**** Entries provided

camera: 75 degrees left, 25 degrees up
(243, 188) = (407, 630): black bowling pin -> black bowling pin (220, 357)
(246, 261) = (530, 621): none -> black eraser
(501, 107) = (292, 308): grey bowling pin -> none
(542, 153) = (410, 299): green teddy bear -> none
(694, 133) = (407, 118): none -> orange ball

********
**** Entries provided

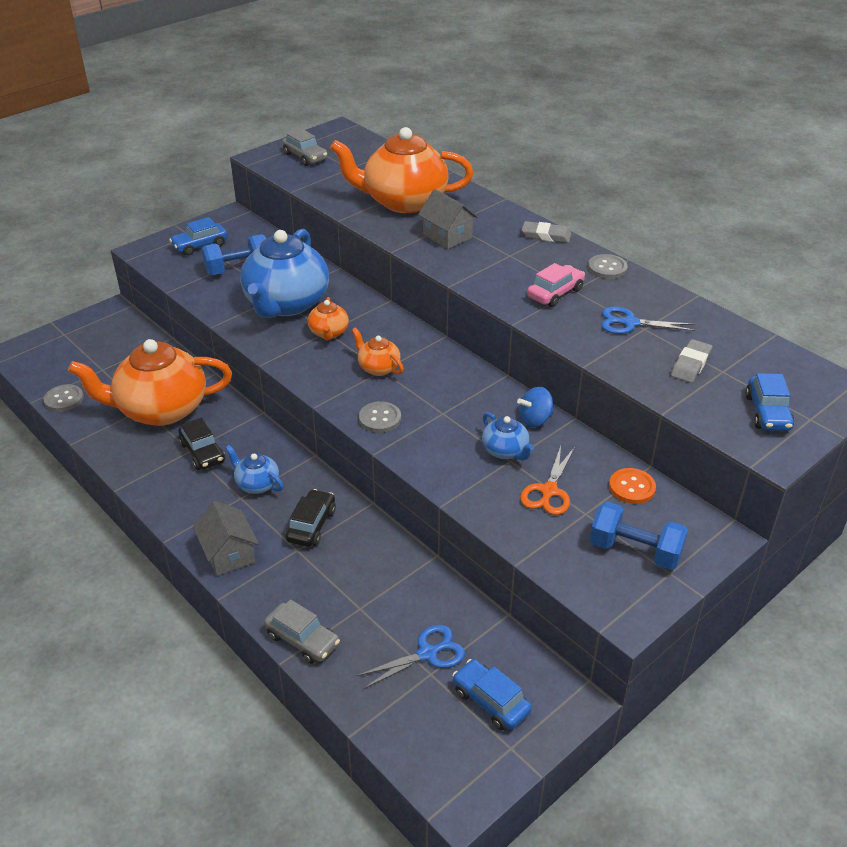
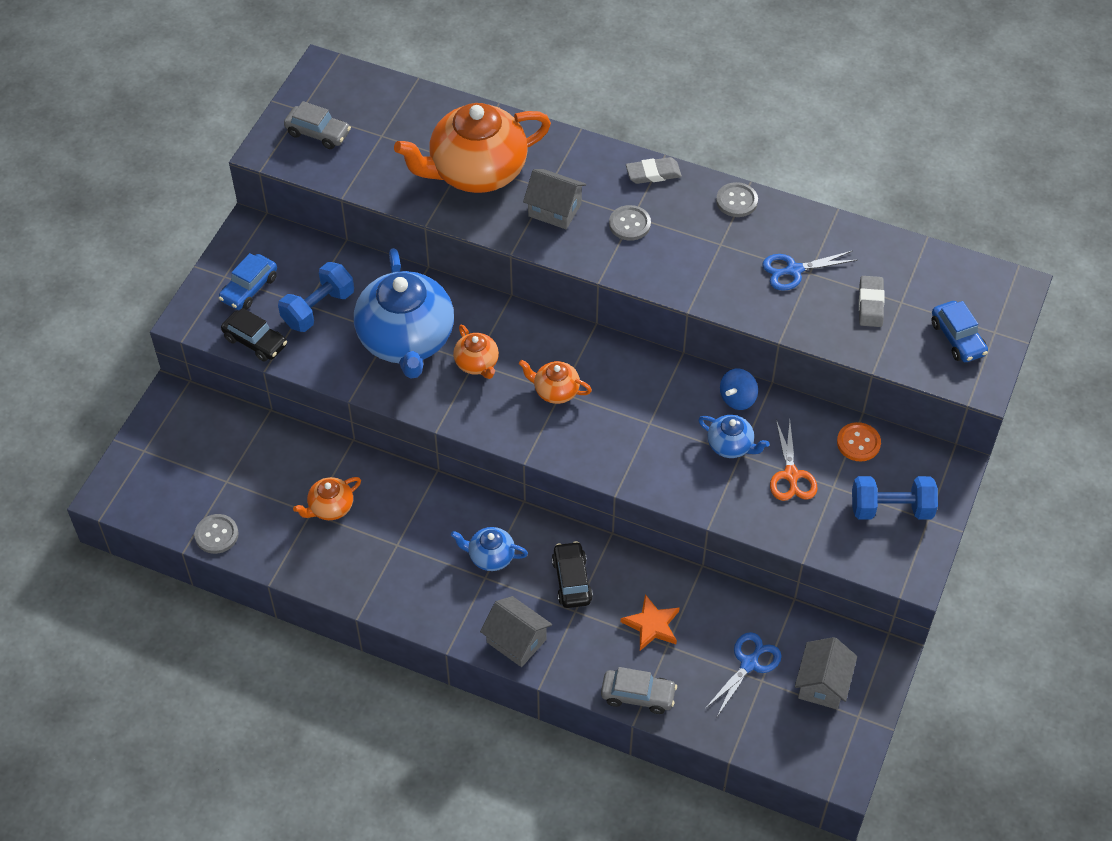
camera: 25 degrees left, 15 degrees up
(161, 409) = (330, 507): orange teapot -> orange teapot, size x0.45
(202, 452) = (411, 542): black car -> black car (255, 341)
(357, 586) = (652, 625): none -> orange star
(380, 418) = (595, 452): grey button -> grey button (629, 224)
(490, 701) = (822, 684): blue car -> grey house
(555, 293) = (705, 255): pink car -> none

********
**** Entries provided

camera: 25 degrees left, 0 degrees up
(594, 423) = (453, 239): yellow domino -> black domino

********

> Directive: What you give back must be the stretch above, starting at the line with "camera: 25 degrees left, 15 degrees up" and ending at the line with "(555, 293) = (705, 255): pink car -> none", copied exactly.

> Answer box:
camera: 25 degrees left, 15 degrees up
(161, 409) = (330, 507): orange teapot -> orange teapot, size x0.45
(202, 452) = (411, 542): black car -> black car (255, 341)
(357, 586) = (652, 625): none -> orange star
(380, 418) = (595, 452): grey button -> grey button (629, 224)
(490, 701) = (822, 684): blue car -> grey house
(555, 293) = (705, 255): pink car -> none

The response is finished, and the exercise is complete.